Instructions to follow:
Scan the records below and copy every line that contains the string "black".

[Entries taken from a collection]
***
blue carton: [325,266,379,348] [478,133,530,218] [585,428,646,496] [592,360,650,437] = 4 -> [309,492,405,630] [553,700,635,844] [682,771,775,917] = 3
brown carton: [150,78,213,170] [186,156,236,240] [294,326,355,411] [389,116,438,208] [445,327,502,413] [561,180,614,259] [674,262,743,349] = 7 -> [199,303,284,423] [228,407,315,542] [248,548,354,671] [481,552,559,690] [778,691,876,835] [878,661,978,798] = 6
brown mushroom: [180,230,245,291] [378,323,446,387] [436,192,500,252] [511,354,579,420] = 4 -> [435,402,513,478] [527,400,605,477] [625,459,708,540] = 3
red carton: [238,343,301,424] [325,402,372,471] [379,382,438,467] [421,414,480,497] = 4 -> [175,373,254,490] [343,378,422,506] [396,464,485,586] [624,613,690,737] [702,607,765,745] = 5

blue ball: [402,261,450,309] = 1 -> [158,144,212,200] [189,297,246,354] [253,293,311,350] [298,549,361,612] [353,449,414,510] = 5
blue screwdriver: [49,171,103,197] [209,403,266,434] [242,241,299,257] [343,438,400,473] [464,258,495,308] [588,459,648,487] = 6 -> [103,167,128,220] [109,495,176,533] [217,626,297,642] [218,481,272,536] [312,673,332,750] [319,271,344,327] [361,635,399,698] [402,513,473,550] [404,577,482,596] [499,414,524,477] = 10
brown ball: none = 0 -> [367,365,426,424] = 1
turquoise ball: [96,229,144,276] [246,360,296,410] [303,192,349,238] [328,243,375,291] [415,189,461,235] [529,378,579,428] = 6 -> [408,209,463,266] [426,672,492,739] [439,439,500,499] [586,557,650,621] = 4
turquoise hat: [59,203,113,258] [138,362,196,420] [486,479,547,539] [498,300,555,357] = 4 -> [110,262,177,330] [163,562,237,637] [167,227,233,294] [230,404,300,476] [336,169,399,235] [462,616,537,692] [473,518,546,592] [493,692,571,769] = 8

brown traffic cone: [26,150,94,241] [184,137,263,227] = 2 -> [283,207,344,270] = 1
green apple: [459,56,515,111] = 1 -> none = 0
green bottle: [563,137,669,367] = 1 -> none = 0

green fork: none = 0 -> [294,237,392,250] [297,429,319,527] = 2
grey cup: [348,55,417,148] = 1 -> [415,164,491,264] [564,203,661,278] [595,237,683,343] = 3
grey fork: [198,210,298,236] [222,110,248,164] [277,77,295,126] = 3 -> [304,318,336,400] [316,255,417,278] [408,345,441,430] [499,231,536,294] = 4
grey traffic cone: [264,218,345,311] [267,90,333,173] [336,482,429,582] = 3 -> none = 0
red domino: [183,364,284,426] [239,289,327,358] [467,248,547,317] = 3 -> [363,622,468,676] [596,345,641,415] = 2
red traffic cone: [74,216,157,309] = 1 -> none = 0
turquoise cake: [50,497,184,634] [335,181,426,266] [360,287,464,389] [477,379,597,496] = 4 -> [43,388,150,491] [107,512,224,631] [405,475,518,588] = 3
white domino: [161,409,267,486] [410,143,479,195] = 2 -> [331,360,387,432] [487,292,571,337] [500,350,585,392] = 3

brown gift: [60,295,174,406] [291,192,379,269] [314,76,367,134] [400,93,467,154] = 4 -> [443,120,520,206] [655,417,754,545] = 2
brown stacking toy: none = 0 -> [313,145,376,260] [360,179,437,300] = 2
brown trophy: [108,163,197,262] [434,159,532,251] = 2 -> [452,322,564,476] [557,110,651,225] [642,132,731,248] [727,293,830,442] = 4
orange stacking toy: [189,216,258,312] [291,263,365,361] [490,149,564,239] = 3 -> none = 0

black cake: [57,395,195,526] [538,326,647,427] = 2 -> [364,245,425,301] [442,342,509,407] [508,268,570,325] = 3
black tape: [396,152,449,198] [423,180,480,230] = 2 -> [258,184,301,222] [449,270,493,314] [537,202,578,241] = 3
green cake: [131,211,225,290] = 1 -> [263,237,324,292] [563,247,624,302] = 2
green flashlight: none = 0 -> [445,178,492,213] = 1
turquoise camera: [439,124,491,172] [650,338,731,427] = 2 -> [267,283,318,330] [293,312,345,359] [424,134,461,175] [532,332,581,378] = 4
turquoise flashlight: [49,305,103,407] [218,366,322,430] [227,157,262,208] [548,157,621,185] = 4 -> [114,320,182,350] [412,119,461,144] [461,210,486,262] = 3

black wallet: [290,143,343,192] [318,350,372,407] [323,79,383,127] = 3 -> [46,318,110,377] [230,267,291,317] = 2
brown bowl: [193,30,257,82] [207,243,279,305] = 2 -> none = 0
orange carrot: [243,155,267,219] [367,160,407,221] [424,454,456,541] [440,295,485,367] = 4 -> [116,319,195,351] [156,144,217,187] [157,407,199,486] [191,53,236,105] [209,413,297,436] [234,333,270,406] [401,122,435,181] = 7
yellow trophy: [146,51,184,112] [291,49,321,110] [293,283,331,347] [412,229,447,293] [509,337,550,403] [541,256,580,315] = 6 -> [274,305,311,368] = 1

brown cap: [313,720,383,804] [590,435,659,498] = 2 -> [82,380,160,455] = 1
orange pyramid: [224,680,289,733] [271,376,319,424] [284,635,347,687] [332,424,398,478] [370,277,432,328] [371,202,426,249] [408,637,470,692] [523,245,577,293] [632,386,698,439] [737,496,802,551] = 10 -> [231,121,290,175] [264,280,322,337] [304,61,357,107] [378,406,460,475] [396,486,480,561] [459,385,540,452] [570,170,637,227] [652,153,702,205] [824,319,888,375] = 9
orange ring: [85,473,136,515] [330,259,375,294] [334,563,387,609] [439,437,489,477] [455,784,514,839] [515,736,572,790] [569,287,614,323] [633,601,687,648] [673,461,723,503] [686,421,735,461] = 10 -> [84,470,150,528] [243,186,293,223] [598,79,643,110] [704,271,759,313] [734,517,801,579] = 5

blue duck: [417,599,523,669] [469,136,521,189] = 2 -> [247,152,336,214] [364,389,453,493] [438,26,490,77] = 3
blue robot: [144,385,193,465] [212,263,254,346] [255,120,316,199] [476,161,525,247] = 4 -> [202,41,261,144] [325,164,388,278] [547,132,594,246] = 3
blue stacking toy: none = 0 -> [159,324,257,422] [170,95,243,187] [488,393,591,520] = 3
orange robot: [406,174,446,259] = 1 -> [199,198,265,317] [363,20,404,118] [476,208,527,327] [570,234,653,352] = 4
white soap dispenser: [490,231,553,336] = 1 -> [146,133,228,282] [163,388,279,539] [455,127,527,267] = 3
***
Reply:
black cake: [57,395,195,526] [538,326,647,427] = 2 -> [364,245,425,301] [442,342,509,407] [508,268,570,325] = 3
black tape: [396,152,449,198] [423,180,480,230] = 2 -> [258,184,301,222] [449,270,493,314] [537,202,578,241] = 3
black wallet: [290,143,343,192] [318,350,372,407] [323,79,383,127] = 3 -> [46,318,110,377] [230,267,291,317] = 2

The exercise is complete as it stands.